## EXERCISE DESCRIPTION
For the entries below, the result should be an exact transcription of the lines from the one with "C12: 680pF (COM, N_14) -> 680pF (N_14, VDD)" up to and including the one with "R10: 10k (N_9, N_12) -> 10k (N_2, N_11)", and only those.

* * * * * * *

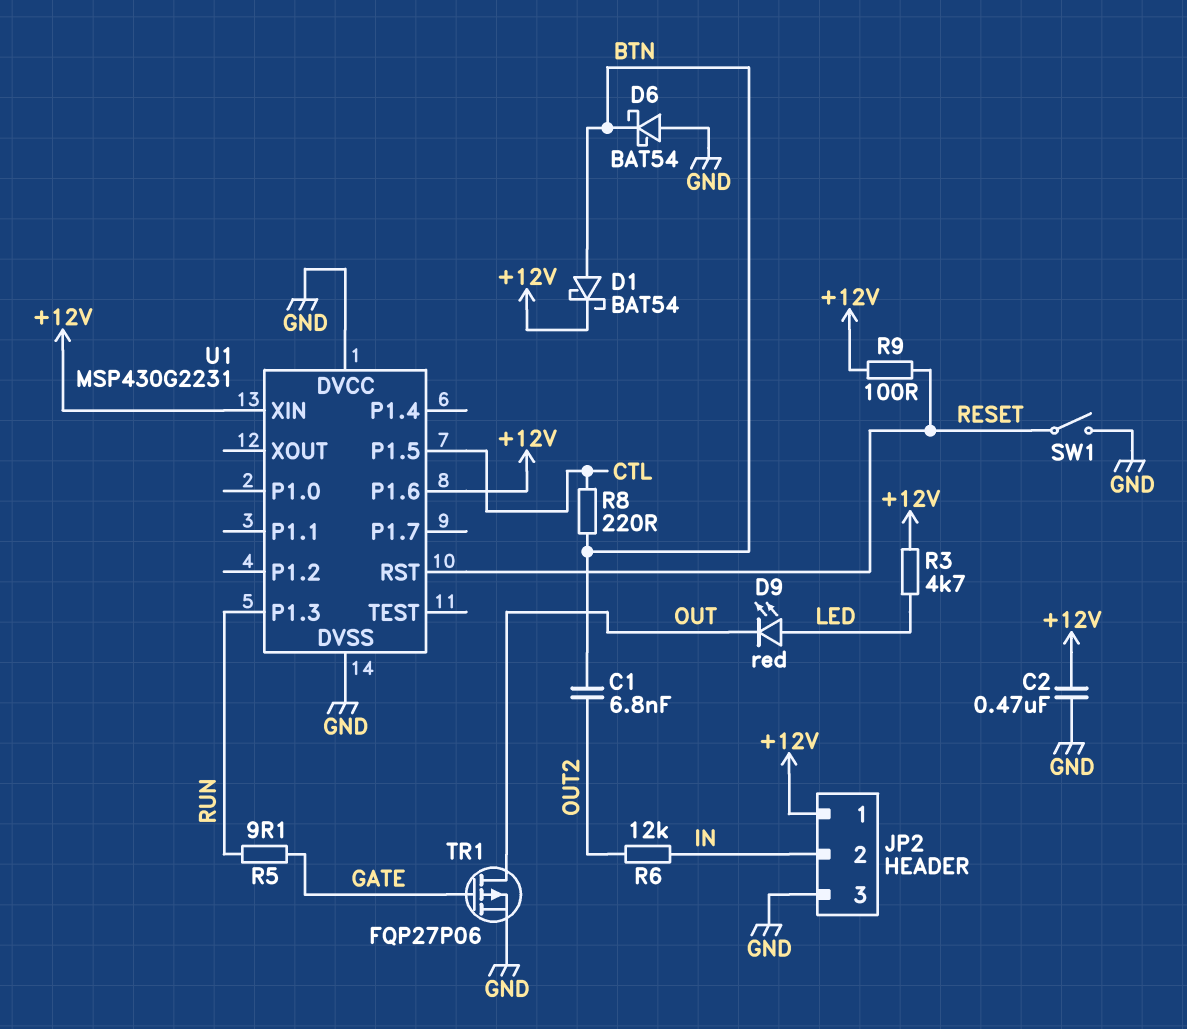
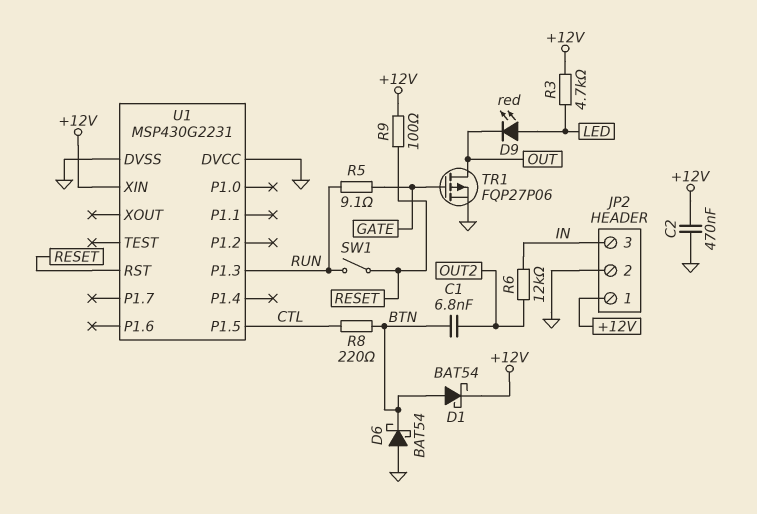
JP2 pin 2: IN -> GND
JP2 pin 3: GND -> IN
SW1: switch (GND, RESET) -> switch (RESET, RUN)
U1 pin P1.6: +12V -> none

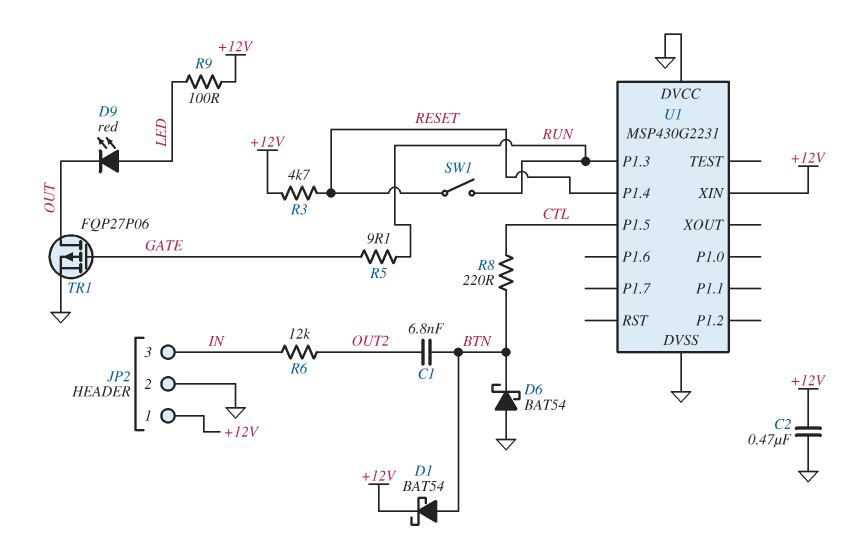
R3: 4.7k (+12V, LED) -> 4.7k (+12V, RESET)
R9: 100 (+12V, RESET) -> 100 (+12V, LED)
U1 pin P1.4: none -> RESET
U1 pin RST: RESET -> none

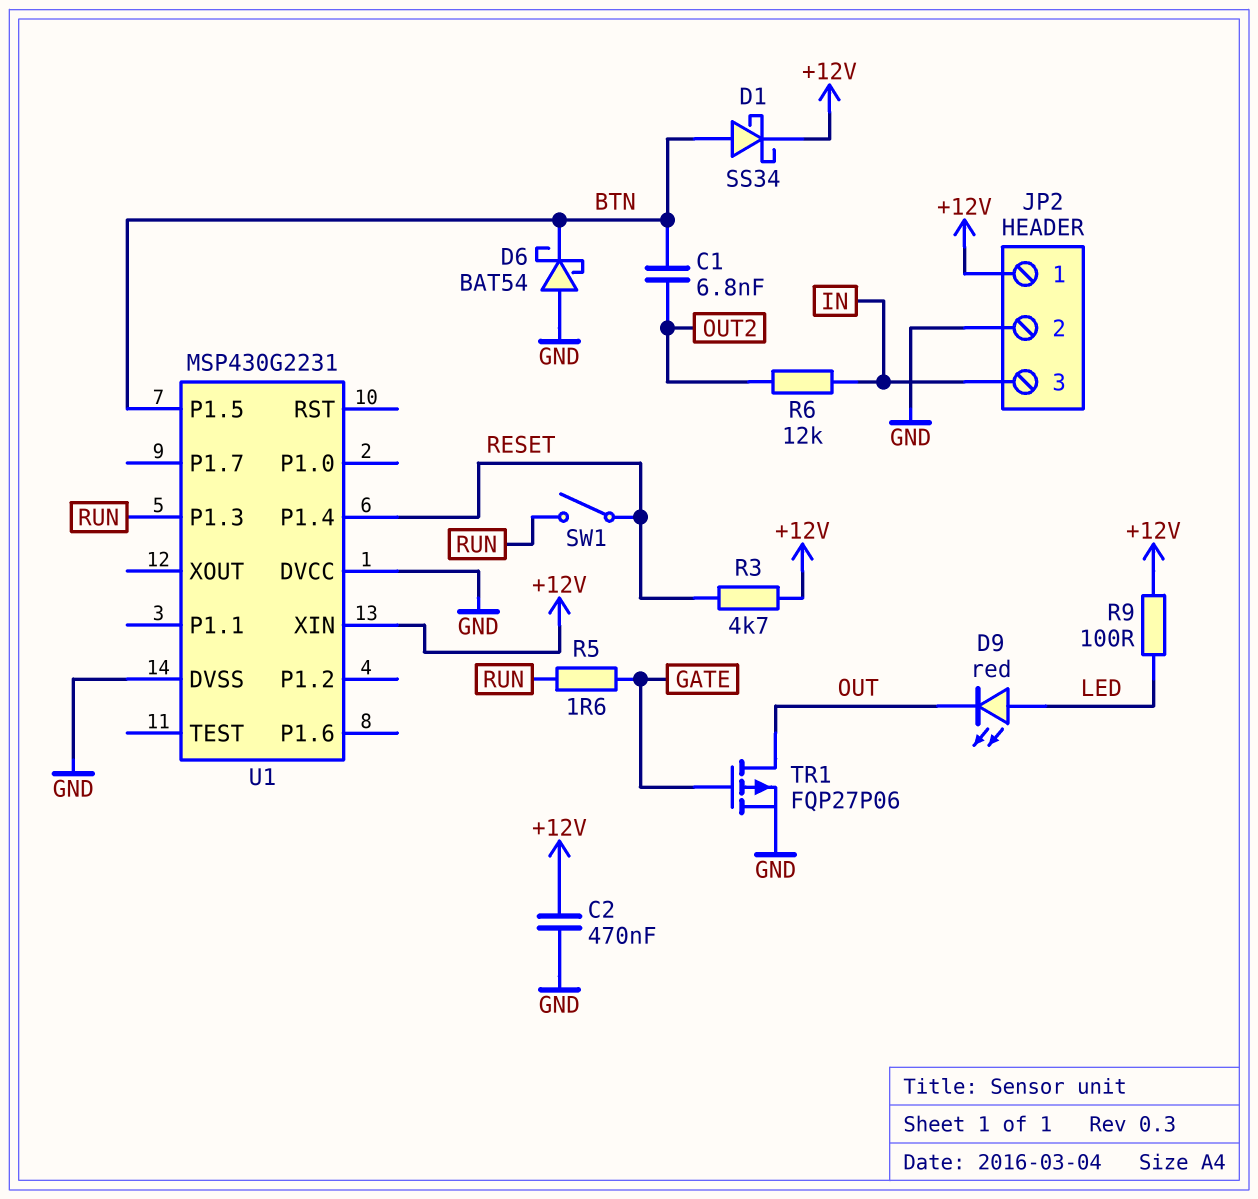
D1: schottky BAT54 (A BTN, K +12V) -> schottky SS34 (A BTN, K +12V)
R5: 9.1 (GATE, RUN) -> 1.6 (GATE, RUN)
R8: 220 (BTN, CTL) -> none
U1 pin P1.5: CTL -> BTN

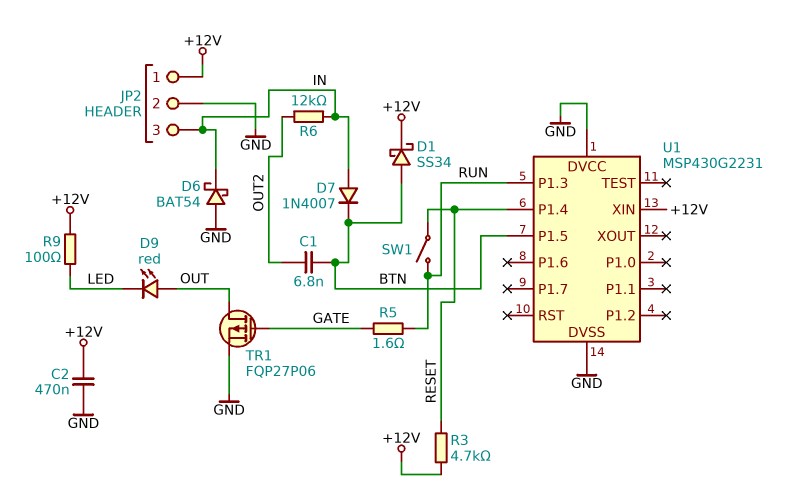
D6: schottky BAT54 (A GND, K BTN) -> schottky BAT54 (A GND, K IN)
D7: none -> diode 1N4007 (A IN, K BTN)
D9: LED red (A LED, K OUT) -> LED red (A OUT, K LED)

* * * * * * *

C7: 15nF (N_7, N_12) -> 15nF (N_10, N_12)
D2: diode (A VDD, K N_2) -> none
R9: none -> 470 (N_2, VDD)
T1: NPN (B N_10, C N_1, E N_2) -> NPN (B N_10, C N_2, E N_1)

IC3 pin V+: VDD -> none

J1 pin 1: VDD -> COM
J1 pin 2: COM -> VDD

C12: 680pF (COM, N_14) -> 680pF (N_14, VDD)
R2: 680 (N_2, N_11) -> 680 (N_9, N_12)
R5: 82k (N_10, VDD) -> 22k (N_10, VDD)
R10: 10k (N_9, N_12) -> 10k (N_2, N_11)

* * * * * * *

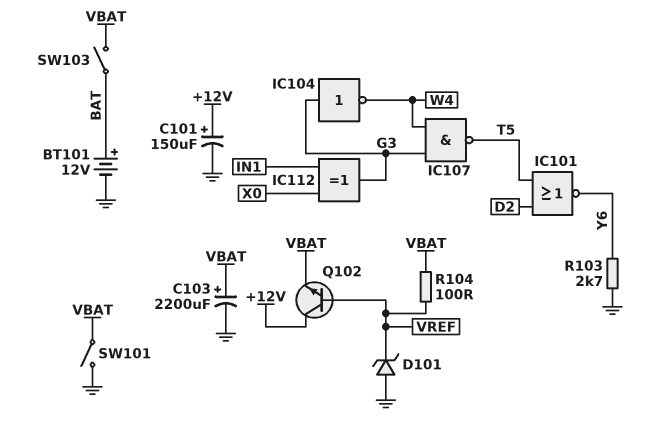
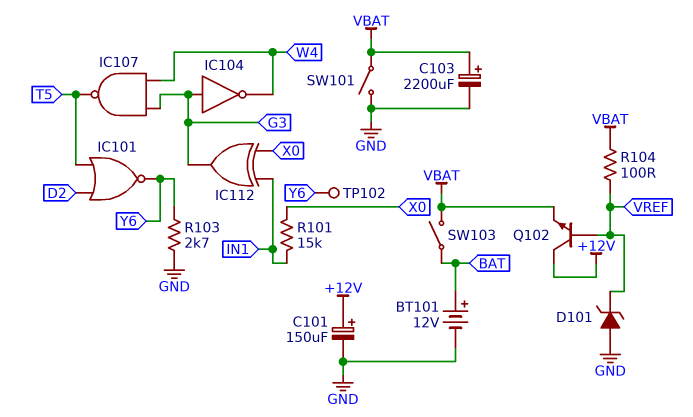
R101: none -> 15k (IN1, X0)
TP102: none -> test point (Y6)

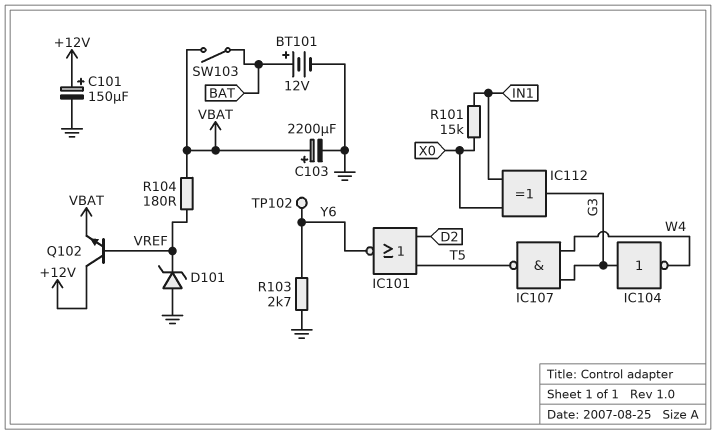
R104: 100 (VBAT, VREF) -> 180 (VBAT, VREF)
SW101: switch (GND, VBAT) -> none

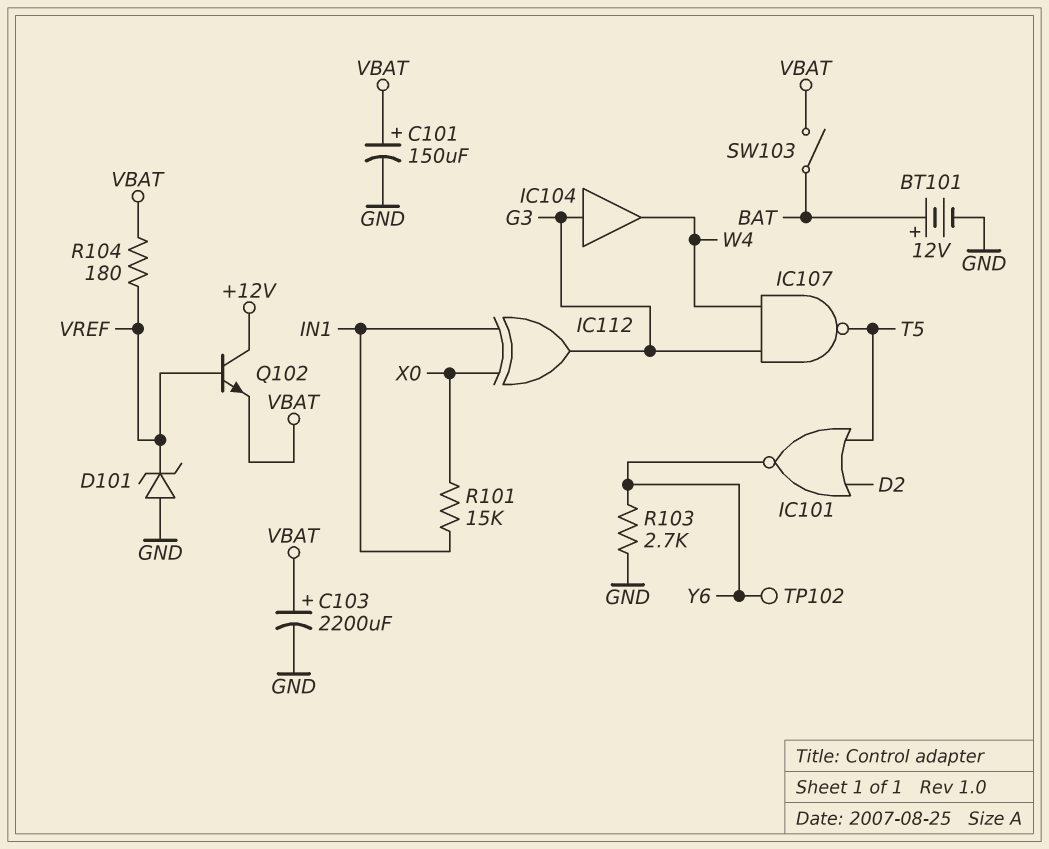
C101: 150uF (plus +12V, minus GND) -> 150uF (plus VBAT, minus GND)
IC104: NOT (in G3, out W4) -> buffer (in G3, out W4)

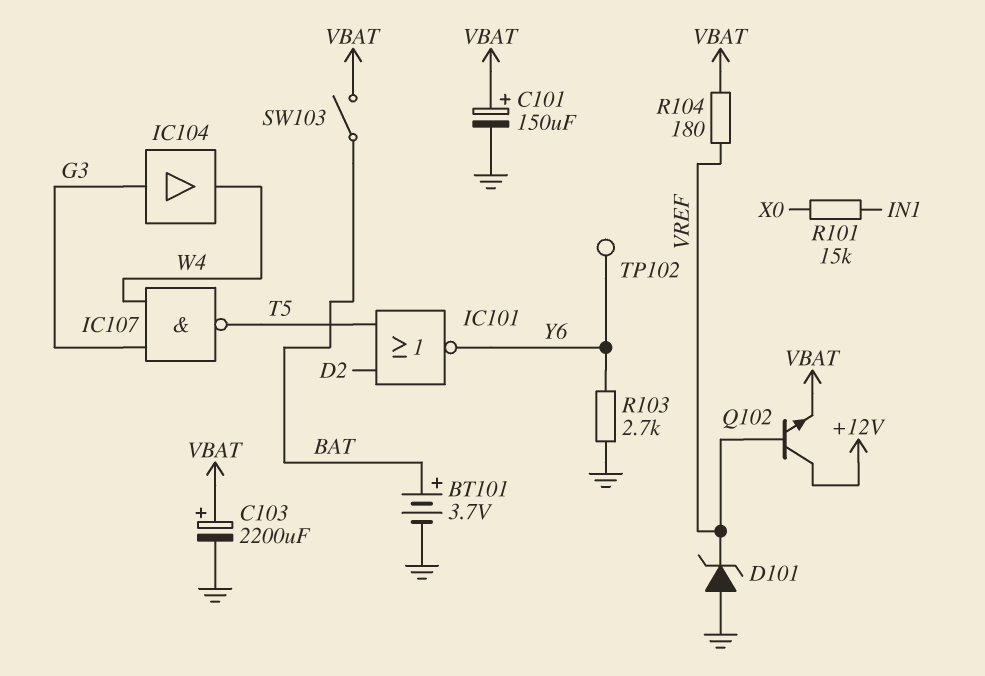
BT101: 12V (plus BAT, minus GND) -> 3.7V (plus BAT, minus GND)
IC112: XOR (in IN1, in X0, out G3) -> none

* * * * * * *

## ANSWER SECTION
C12: 680pF (COM, N_14) -> 680pF (N_14, VDD)
R2: 680 (N_2, N_11) -> 680 (N_9, N_12)
R5: 82k (N_10, VDD) -> 22k (N_10, VDD)
R10: 10k (N_9, N_12) -> 10k (N_2, N_11)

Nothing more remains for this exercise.